» **Exercise objective**: Copy each line of the records below that has "black" in it.

» **Entries supplied**:
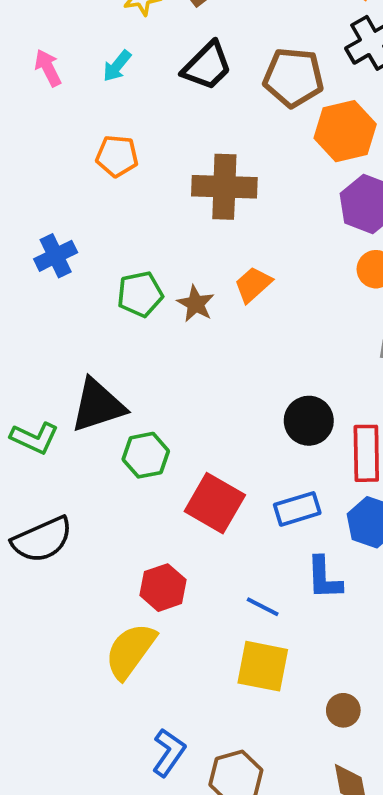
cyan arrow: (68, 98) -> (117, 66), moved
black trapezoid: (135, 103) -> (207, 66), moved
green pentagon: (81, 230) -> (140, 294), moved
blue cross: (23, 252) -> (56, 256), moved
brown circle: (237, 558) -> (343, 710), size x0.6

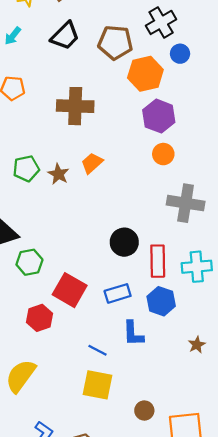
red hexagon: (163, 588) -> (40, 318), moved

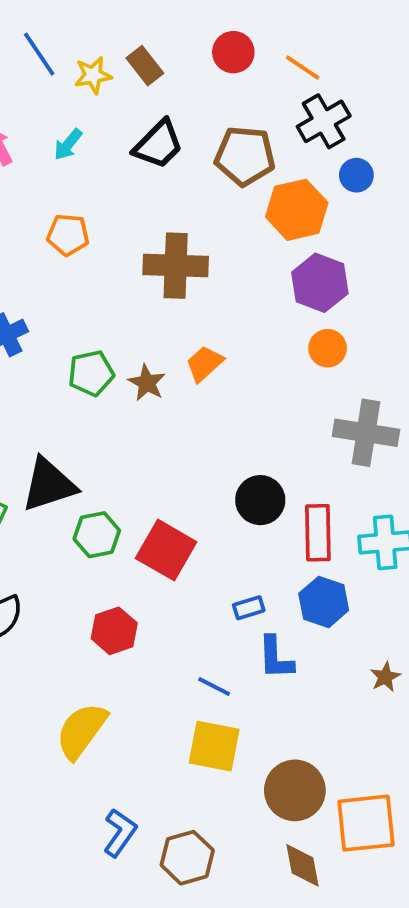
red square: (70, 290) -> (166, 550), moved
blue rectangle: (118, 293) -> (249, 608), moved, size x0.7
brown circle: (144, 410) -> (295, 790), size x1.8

--

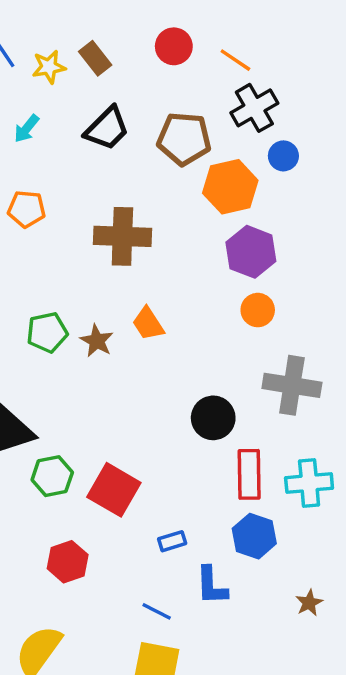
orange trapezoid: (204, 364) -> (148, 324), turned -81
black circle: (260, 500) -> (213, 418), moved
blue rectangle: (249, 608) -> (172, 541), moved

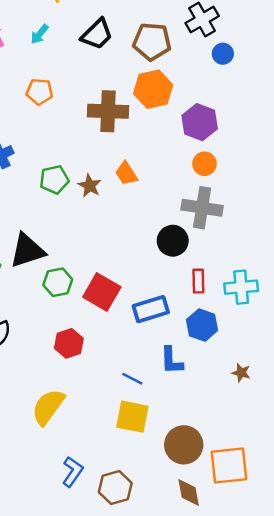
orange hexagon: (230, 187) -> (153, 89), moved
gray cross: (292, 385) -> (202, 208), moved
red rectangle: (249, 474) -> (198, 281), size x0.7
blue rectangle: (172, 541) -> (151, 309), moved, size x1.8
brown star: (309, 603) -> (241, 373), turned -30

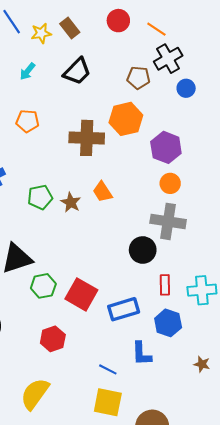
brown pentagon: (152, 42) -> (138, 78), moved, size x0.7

» **Answer below**:
black trapezoid: (135, 103) -> (207, 66), moved
black circle: (260, 500) -> (213, 418), moved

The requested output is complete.